> Task prompt
Among the entries that follow, find every line with the word "none" and copy it.

> Available records
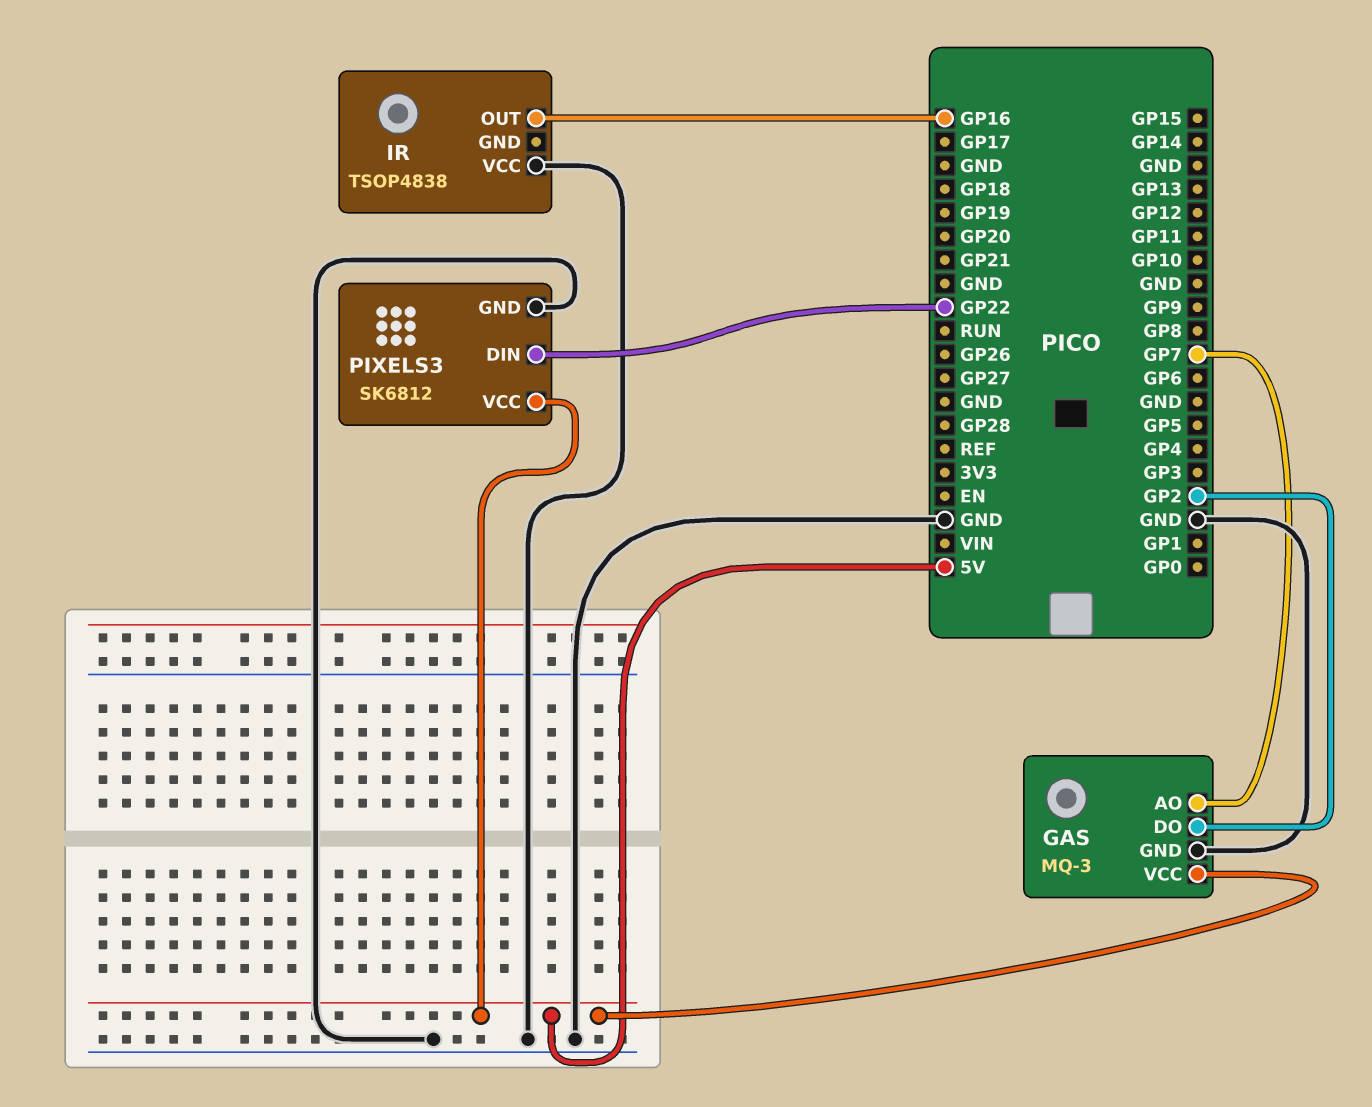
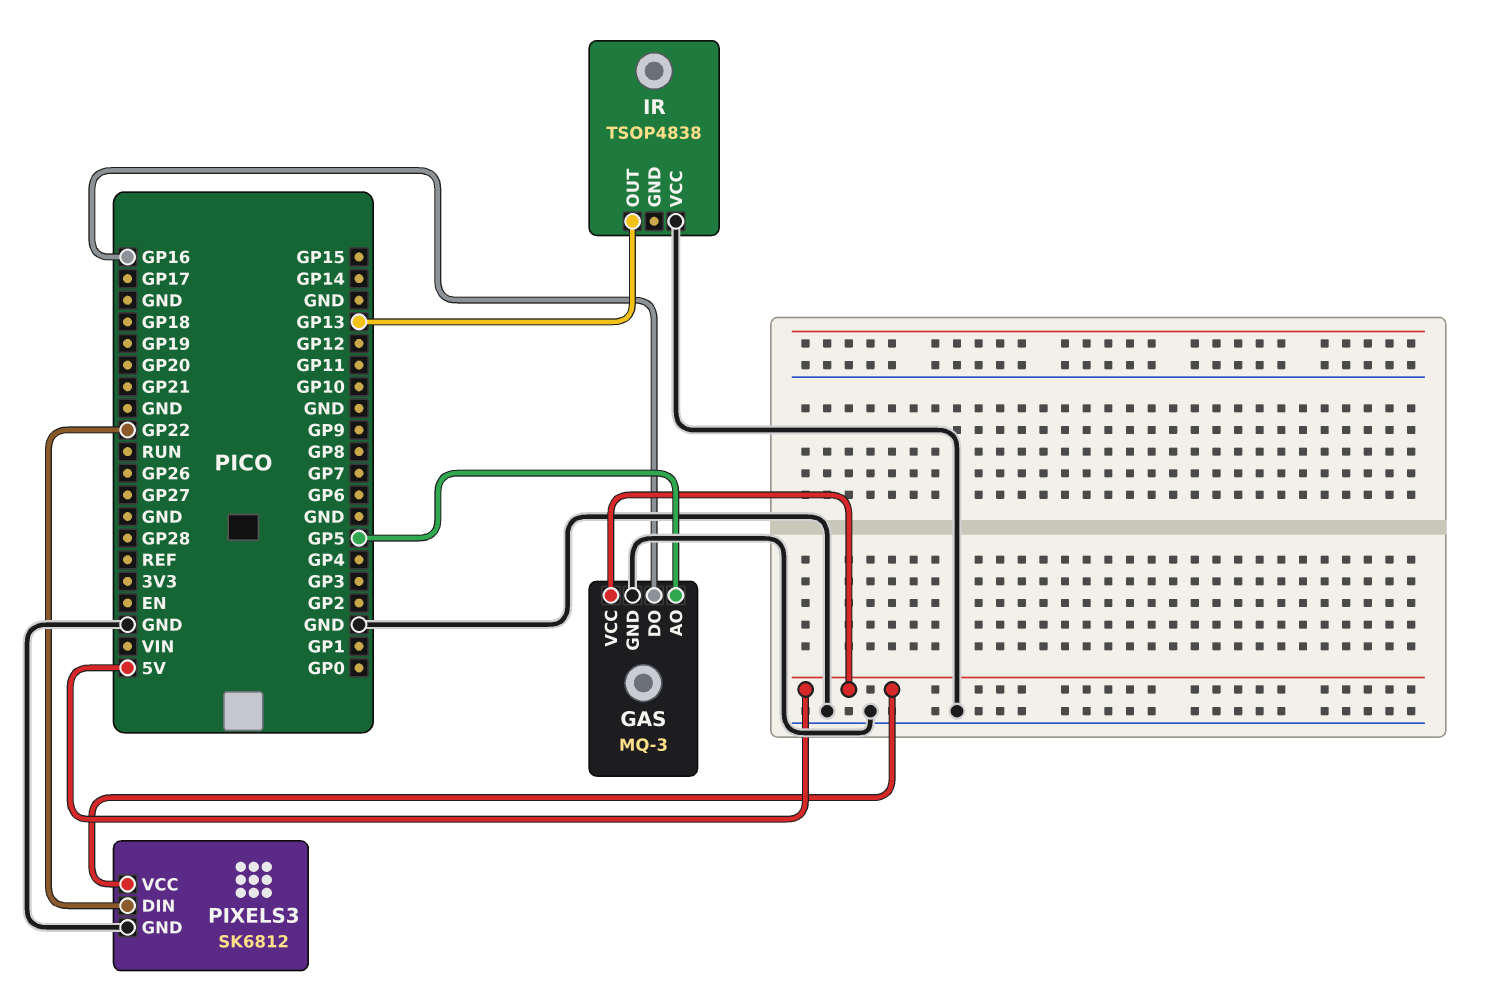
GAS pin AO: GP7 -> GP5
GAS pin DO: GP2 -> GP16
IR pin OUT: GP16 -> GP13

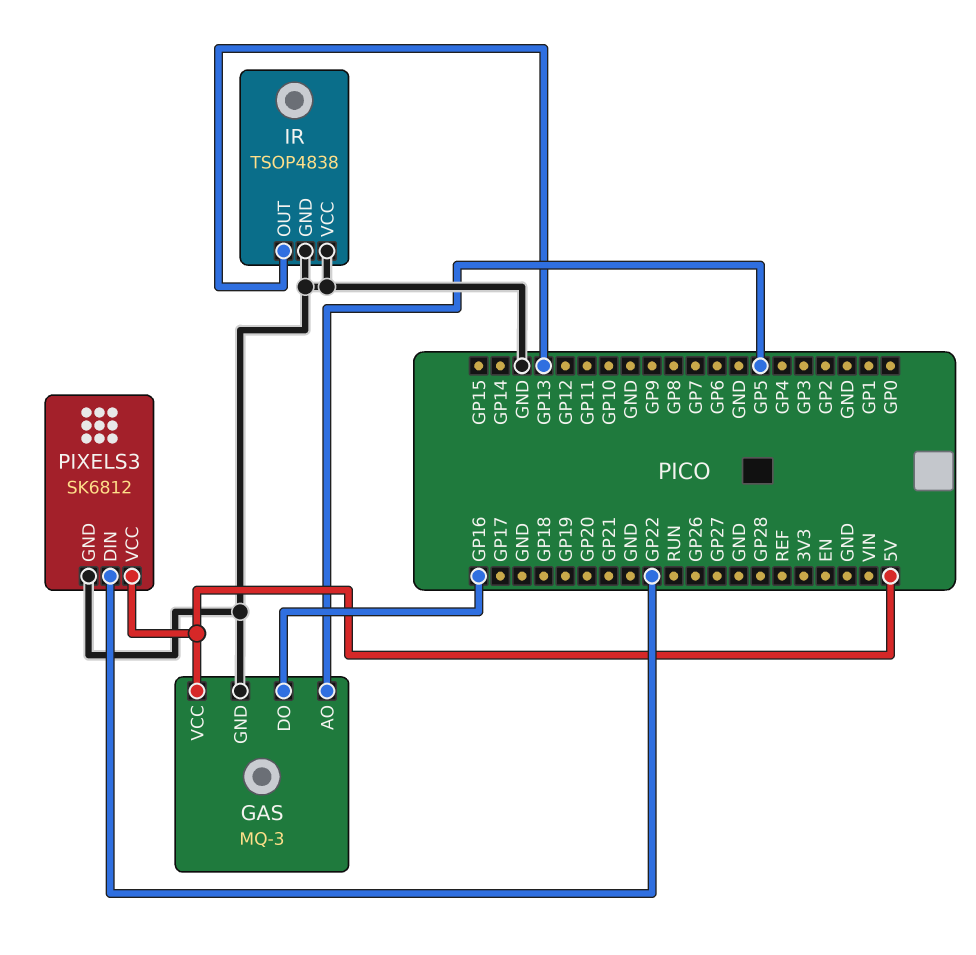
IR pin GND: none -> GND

...

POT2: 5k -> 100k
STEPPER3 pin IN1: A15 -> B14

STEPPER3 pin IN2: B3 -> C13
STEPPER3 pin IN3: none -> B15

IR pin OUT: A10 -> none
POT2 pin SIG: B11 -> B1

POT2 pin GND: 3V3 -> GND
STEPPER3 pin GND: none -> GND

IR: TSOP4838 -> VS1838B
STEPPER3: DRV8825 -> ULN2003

> Solution below
IR pin GND: none -> GND
STEPPER3 pin IN3: none -> B15
IR pin OUT: A10 -> none
STEPPER3 pin GND: none -> GND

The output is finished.